## REQUIRED WORK
Each line below from the one containing "(136, 233) = (737, 300): red" through the one containing "(486, 208) = (482, 118): none -> grey brush" should be output exactly as it stands, and no other line should appear.

## EXERCISE INPUT
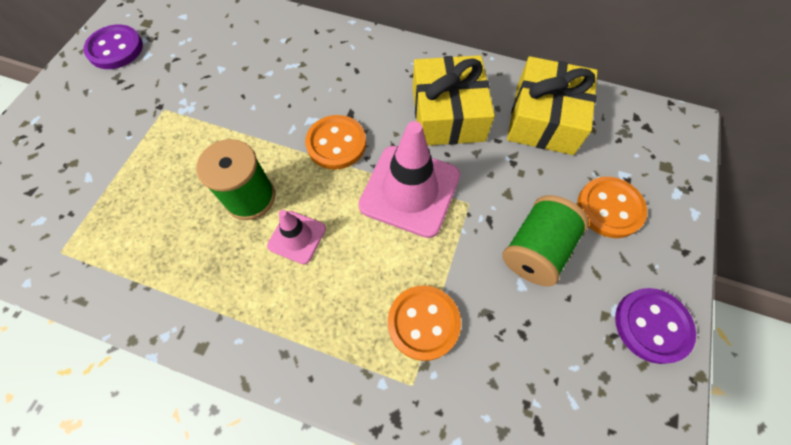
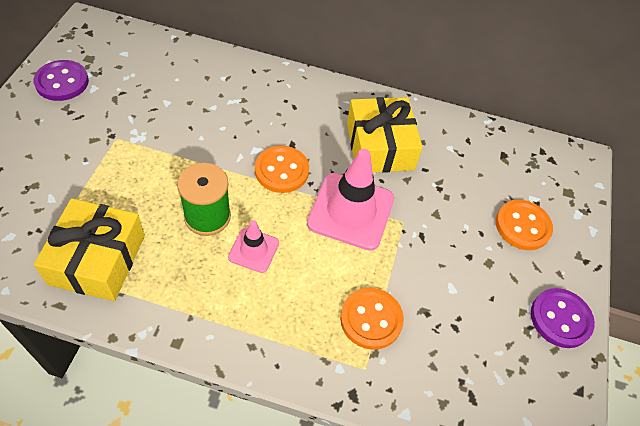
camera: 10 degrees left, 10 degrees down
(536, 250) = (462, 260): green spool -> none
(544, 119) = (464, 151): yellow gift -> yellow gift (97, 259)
--
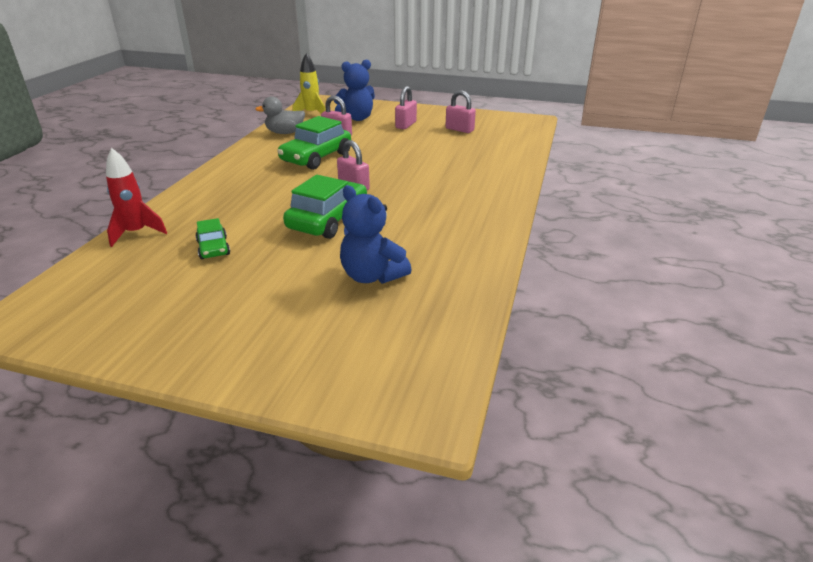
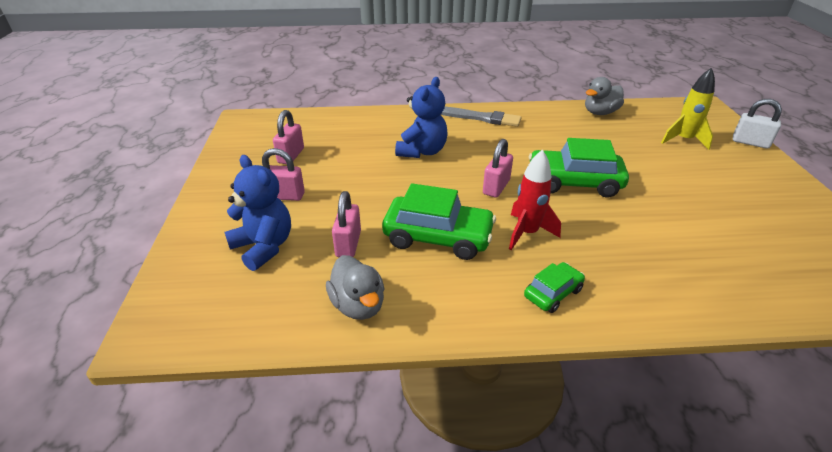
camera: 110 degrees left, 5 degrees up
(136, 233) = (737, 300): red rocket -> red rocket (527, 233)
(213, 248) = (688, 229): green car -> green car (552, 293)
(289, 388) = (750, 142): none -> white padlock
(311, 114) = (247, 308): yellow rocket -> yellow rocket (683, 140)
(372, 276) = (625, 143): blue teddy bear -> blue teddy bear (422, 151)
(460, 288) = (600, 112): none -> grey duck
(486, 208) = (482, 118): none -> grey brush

## RESPONSE BELOW
(136, 233) = (737, 300): red rocket -> red rocket (527, 233)
(213, 248) = (688, 229): green car -> green car (552, 293)
(289, 388) = (750, 142): none -> white padlock
(311, 114) = (247, 308): yellow rocket -> yellow rocket (683, 140)
(372, 276) = (625, 143): blue teddy bear -> blue teddy bear (422, 151)
(460, 288) = (600, 112): none -> grey duck
(486, 208) = (482, 118): none -> grey brush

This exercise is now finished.